[Before-and-after object lists]

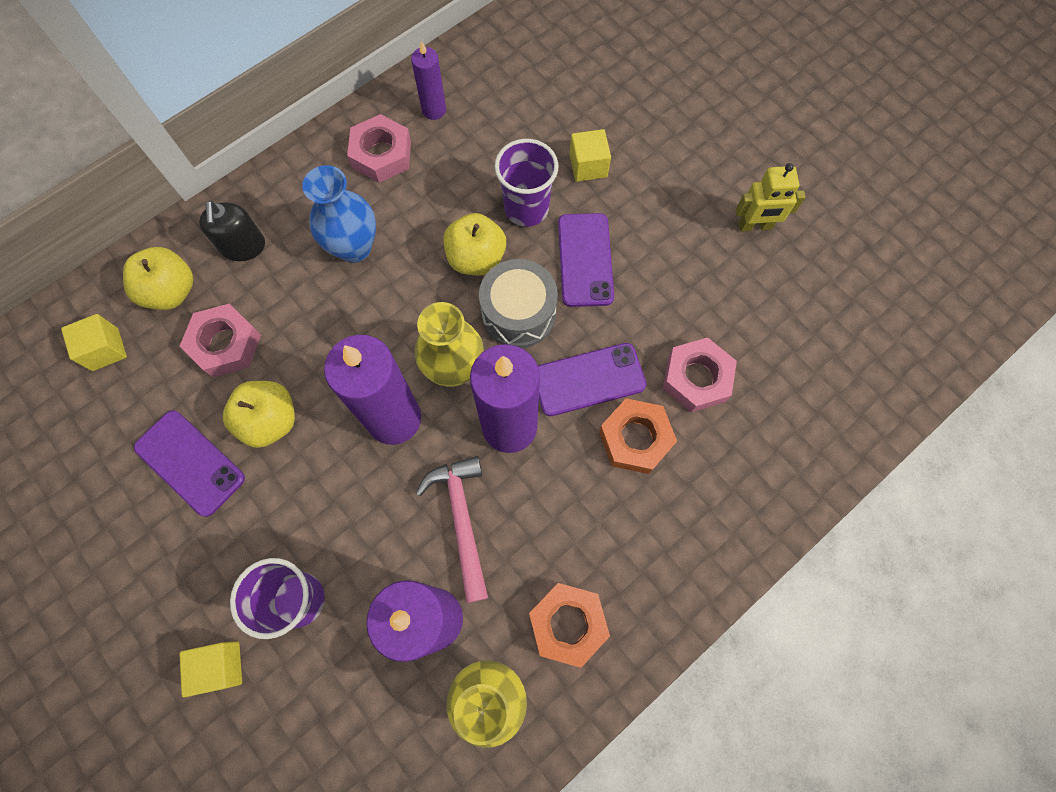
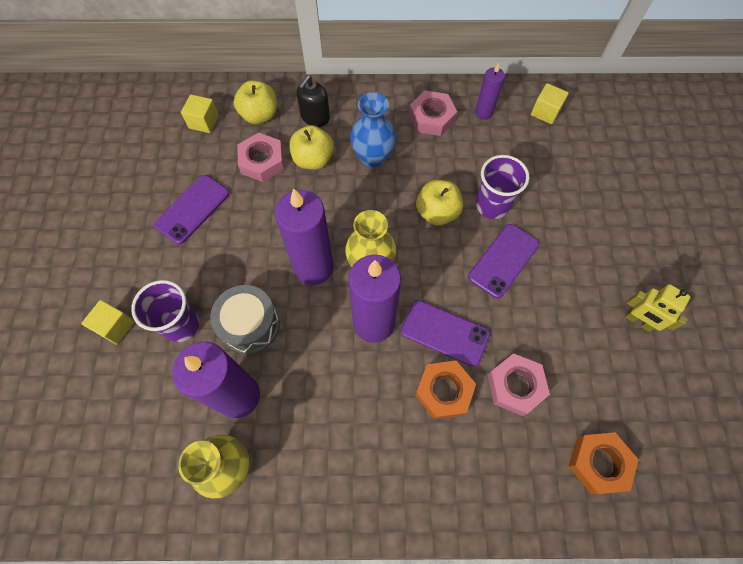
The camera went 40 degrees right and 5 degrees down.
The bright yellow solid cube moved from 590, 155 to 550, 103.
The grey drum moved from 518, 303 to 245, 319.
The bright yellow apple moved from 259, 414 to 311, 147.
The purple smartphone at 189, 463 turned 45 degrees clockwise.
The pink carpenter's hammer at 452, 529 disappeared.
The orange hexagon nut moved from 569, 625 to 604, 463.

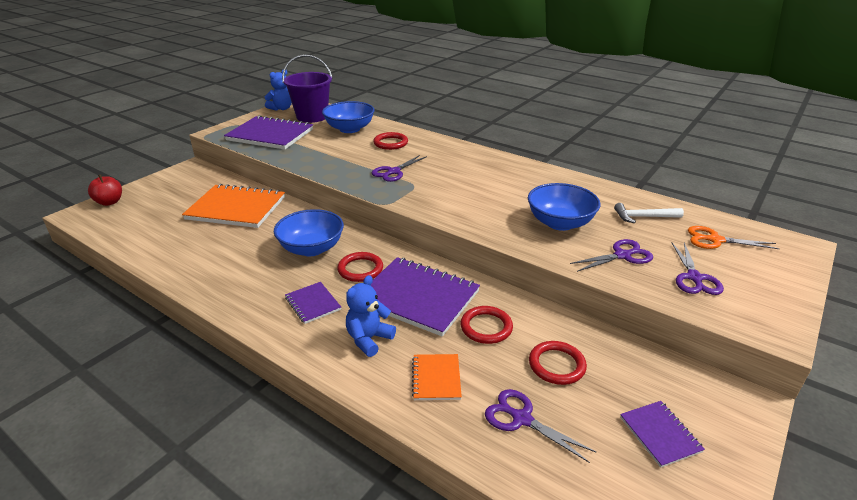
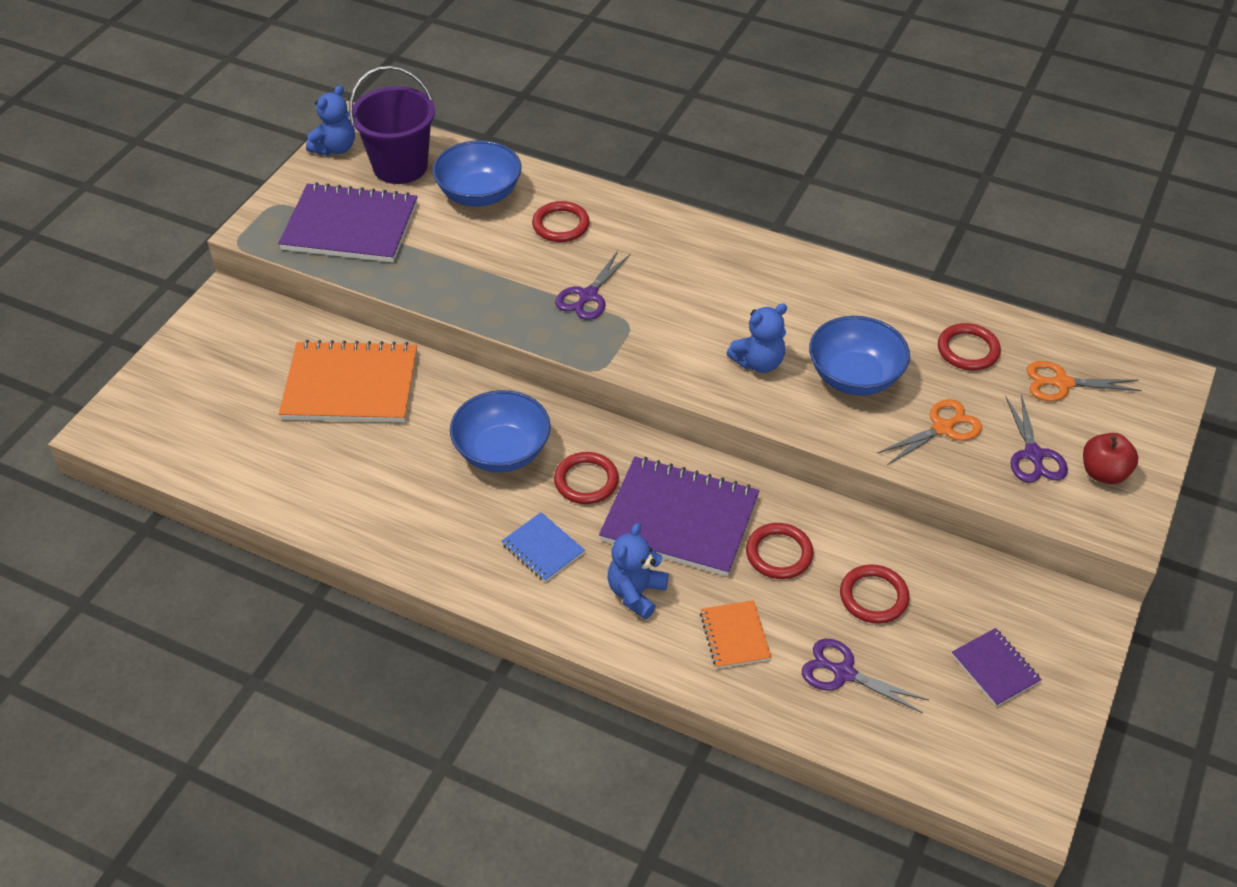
The camera went 10 degrees left and 15 degrees up.
The crimson apple moved from 105, 190 to 1111, 458.
The snow-white carpenter's hammer at 649, 213 was replaced by the crimson ring at 969, 346.
The purple shears at 611, 255 became the orange shears at 929, 432.
The purple exercise book at 313, 303 became the blue exercise book at 543, 547.
The blue teddy bear at 757, 338 appeared.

ASSIGNED TASK:
Whenever a line in the entries holds the word "bright", copy that line.

YOUR SOLUTION:
The bright yellow solid cube moved from 590, 155 to 550, 103.
The bright yellow apple moved from 259, 414 to 311, 147.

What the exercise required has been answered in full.